DIRECTIONS FOR THIS TASK
Filter these entries down to lines holding "green".

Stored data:
--- --- ---

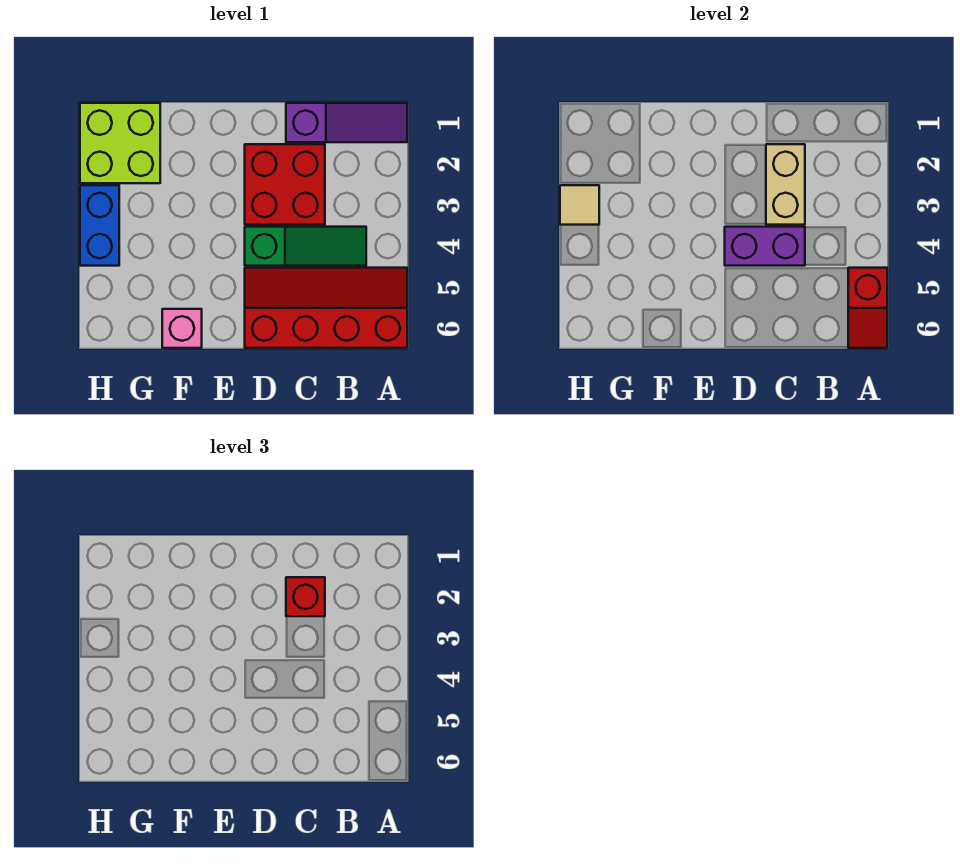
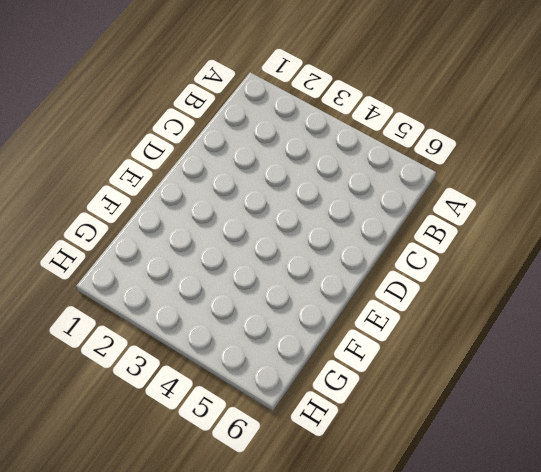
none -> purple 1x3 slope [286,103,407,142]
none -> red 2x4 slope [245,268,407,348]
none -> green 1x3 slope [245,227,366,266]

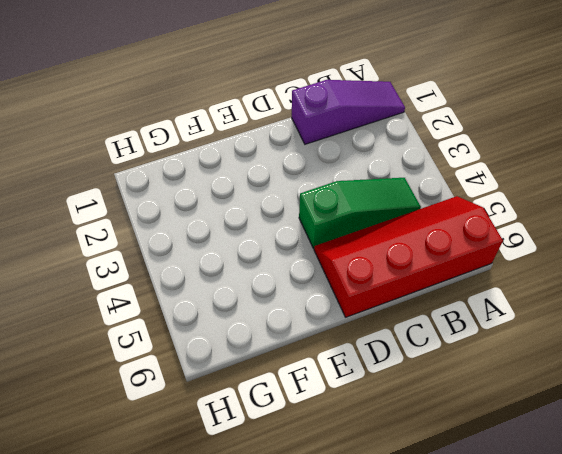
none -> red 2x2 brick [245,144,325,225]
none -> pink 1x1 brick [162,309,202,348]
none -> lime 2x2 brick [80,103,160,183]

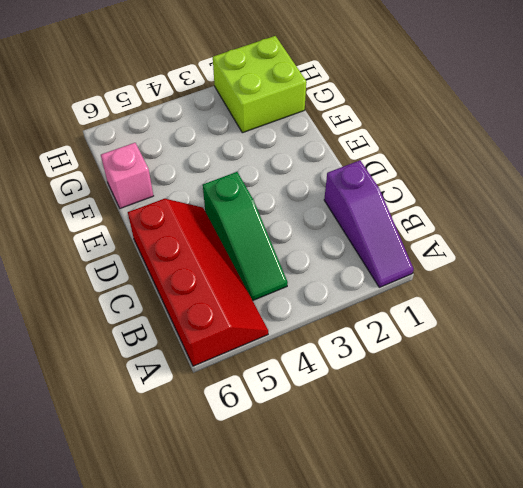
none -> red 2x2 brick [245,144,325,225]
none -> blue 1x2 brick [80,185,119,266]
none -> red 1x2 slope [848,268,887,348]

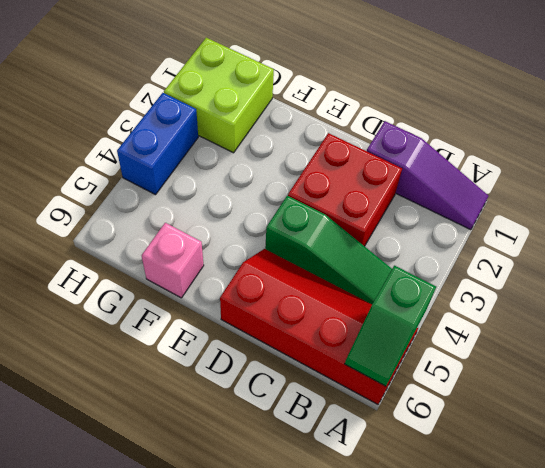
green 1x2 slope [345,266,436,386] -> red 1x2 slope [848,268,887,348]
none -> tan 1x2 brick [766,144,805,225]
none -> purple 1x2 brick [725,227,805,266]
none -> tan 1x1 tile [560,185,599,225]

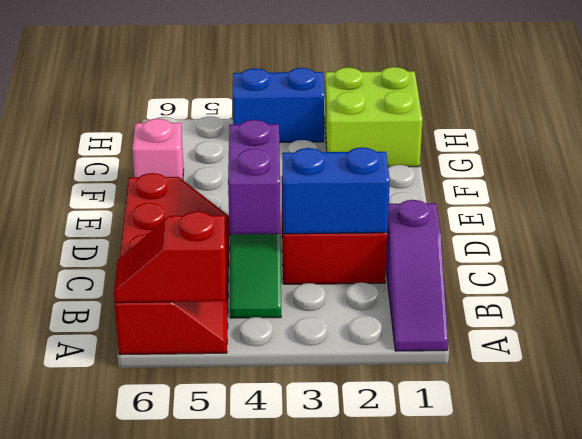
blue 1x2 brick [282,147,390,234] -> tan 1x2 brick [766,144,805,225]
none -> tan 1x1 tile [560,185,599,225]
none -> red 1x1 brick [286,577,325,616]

--- --- ---

SOLUTION BELOW
none -> green 1x3 slope [245,227,366,266]
green 1x2 slope [345,266,436,386] -> red 1x2 slope [848,268,887,348]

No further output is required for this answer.